(Stored dataset items)
============================================================
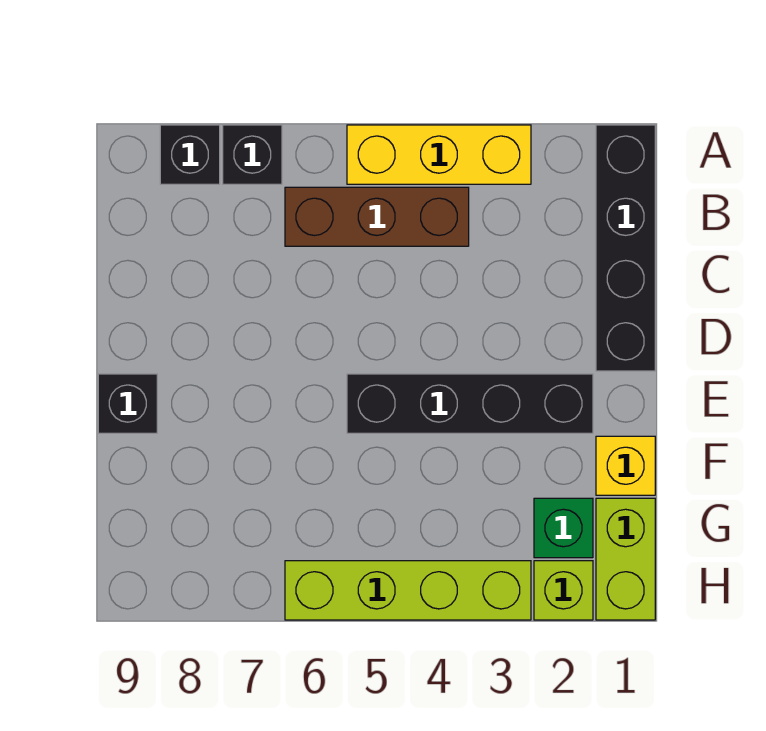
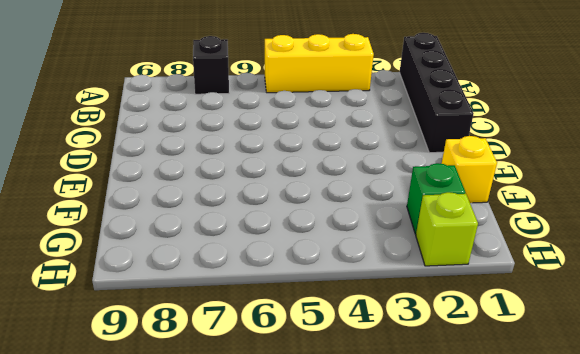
none -> black brick A8 level 1
none -> brown brick B4:B6 level 1
none -> black brick E2:E5 level 1

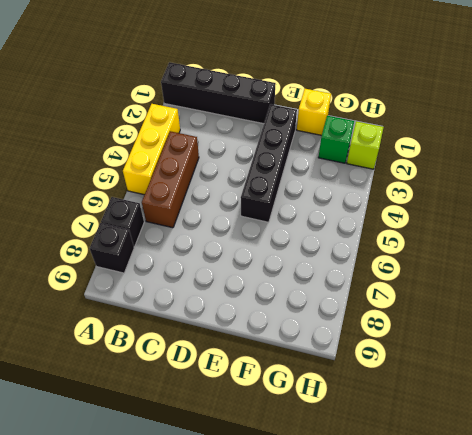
none -> black brick E9 level 1
none -> lime brick G1:H1 level 1
none -> lime brick H3:H6 level 1

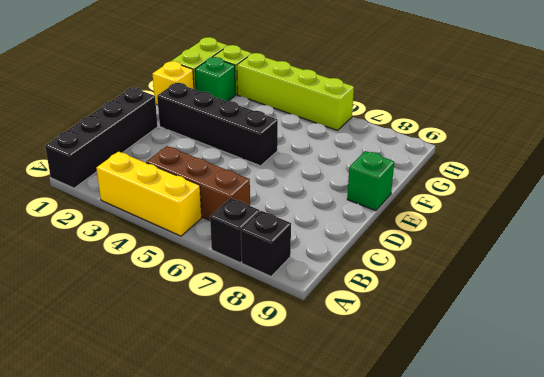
green brick E9 level 1 -> black brick E9 level 1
============================================================
◆ HOW TO COMPLETE THIS TASK: Copy every line from the data that includes the string "black".

◆ FINAL ANSWER:
none -> black brick A8 level 1
none -> black brick E2:E5 level 1
none -> black brick E9 level 1
green brick E9 level 1 -> black brick E9 level 1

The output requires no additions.